◆ DESCRIPTION OF THE TASK:
Reproduce the records below, switching "black matte speaker" to "gray plastic speaker" wherever it occurs and leaving every other word unchanged.

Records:

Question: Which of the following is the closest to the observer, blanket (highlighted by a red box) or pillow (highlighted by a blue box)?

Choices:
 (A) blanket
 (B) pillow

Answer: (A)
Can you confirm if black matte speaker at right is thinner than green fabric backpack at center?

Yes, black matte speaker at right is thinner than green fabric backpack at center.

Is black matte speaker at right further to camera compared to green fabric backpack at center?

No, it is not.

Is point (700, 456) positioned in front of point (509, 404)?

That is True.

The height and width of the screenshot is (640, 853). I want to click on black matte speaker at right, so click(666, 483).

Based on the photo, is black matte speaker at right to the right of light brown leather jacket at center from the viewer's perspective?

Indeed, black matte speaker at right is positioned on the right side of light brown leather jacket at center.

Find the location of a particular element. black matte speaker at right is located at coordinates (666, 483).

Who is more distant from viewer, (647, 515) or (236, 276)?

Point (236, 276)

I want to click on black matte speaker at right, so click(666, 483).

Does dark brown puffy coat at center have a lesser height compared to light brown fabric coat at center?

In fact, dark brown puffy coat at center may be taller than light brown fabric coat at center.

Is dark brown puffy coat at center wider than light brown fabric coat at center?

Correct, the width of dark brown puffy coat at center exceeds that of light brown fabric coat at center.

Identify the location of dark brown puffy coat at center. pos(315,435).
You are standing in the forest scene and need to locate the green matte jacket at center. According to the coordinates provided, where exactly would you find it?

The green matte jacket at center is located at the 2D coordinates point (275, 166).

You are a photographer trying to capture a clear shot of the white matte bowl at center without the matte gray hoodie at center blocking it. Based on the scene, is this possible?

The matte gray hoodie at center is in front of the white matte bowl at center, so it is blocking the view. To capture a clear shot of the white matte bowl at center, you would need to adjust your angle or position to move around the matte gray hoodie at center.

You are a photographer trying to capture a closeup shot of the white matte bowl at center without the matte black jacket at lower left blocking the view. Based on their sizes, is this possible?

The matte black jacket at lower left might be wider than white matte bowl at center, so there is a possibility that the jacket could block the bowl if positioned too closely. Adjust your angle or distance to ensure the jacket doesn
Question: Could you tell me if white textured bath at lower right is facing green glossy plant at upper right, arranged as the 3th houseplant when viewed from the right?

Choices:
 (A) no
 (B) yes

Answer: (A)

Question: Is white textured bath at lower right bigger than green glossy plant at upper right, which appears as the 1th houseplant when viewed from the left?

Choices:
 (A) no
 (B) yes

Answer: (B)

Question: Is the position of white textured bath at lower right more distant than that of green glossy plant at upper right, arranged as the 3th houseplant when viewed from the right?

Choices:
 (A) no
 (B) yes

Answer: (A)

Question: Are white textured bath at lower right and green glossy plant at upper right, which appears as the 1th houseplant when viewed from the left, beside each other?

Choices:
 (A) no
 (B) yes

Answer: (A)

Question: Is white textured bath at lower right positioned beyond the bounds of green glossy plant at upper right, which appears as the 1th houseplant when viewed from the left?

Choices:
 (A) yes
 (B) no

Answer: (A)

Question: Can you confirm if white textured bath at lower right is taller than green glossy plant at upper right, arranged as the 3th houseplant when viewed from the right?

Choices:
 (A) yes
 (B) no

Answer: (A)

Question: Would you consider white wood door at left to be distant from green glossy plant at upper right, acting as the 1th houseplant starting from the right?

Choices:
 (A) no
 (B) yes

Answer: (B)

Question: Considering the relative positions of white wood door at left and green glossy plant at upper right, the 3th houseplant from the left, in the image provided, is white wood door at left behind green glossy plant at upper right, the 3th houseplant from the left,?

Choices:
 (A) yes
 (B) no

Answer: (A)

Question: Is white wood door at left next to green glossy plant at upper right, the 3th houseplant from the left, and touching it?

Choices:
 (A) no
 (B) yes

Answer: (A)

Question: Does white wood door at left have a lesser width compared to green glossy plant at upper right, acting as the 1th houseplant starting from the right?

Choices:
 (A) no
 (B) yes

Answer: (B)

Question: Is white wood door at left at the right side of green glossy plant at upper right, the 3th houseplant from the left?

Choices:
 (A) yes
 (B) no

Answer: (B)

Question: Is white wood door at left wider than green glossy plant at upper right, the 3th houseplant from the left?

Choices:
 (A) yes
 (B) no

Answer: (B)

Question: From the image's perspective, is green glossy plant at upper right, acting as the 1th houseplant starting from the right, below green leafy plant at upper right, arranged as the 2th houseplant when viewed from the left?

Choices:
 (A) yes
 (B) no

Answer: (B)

◆ ANSWER TO THIS PROBLEM:
Question: Which of the following is the closest to the observer, blanket (highlighted by a red box) or pillow (highlighted by a blue box)?

Choices:
 (A) blanket
 (B) pillow

Answer: (A)
Can you confirm if gray plastic speaker at right is thinner than green fabric backpack at center?

Yes, gray plastic speaker at right is thinner than green fabric backpack at center.

Is gray plastic speaker at right further to camera compared to green fabric backpack at center?

No, it is not.

Is point (700, 456) positioned in front of point (509, 404)?

That is True.

The height and width of the screenshot is (640, 853). I want to click on gray plastic speaker at right, so click(666, 483).

Based on the photo, is gray plastic speaker at right to the right of light brown leather jacket at center from the viewer's perspective?

Indeed, gray plastic speaker at right is positioned on the right side of light brown leather jacket at center.

Find the location of a particular element. gray plastic speaker at right is located at coordinates (666, 483).

Who is more distant from viewer, (647, 515) or (236, 276)?

Point (236, 276)

I want to click on gray plastic speaker at right, so click(666, 483).

Does dark brown puffy coat at center have a lesser height compared to light brown fabric coat at center?

In fact, dark brown puffy coat at center may be taller than light brown fabric coat at center.

Is dark brown puffy coat at center wider than light brown fabric coat at center?

Correct, the width of dark brown puffy coat at center exceeds that of light brown fabric coat at center.

Identify the location of dark brown puffy coat at center. pos(315,435).
You are standing in the forest scene and need to locate the green matte jacket at center. According to the coordinates provided, where exactly would you find it?

The green matte jacket at center is located at the 2D coordinates point (275, 166).

You are a photographer trying to capture a clear shot of the white matte bowl at center without the matte gray hoodie at center blocking it. Based on the scene, is this possible?

The matte gray hoodie at center is in front of the white matte bowl at center, so it is blocking the view. To capture a clear shot of the white matte bowl at center, you would need to adjust your angle or position to move around the matte gray hoodie at center.

You are a photographer trying to capture a closeup shot of the white matte bowl at center without the matte black jacket at lower left blocking the view. Based on their sizes, is this possible?

The matte black jacket at lower left might be wider than white matte bowl at center, so there is a possibility that the jacket could block the bowl if positioned too closely. Adjust your angle or distance to ensure the jacket doesn
Question: Could you tell me if white textured bath at lower right is facing green glossy plant at upper right, arranged as the 3th houseplant when viewed from the right?

Choices:
 (A) no
 (B) yes

Answer: (A)

Question: Is white textured bath at lower right bigger than green glossy plant at upper right, which appears as the 1th houseplant when viewed from the left?

Choices:
 (A) no
 (B) yes

Answer: (B)

Question: Is the position of white textured bath at lower right more distant than that of green glossy plant at upper right, arranged as the 3th houseplant when viewed from the right?

Choices:
 (A) no
 (B) yes

Answer: (A)

Question: Are white textured bath at lower right and green glossy plant at upper right, which appears as the 1th houseplant when viewed from the left, beside each other?

Choices:
 (A) no
 (B) yes

Answer: (A)

Question: Is white textured bath at lower right positioned beyond the bounds of green glossy plant at upper right, which appears as the 1th houseplant when viewed from the left?

Choices:
 (A) yes
 (B) no

Answer: (A)

Question: Can you confirm if white textured bath at lower right is taller than green glossy plant at upper right, arranged as the 3th houseplant when viewed from the right?

Choices:
 (A) yes
 (B) no

Answer: (A)

Question: Would you consider white wood door at left to be distant from green glossy plant at upper right, acting as the 1th houseplant starting from the right?

Choices:
 (A) no
 (B) yes

Answer: (B)

Question: Considering the relative positions of white wood door at left and green glossy plant at upper right, the 3th houseplant from the left, in the image provided, is white wood door at left behind green glossy plant at upper right, the 3th houseplant from the left,?

Choices:
 (A) yes
 (B) no

Answer: (A)

Question: Is white wood door at left next to green glossy plant at upper right, the 3th houseplant from the left, and touching it?

Choices:
 (A) no
 (B) yes

Answer: (A)

Question: Does white wood door at left have a lesser width compared to green glossy plant at upper right, acting as the 1th houseplant starting from the right?

Choices:
 (A) no
 (B) yes

Answer: (B)

Question: Is white wood door at left at the right side of green glossy plant at upper right, the 3th houseplant from the left?

Choices:
 (A) yes
 (B) no

Answer: (B)

Question: Is white wood door at left wider than green glossy plant at upper right, the 3th houseplant from the left?

Choices:
 (A) yes
 (B) no

Answer: (B)

Question: From the image's perspective, is green glossy plant at upper right, acting as the 1th houseplant starting from the right, below green leafy plant at upper right, arranged as the 2th houseplant when viewed from the left?

Choices:
 (A) yes
 (B) no

Answer: (B)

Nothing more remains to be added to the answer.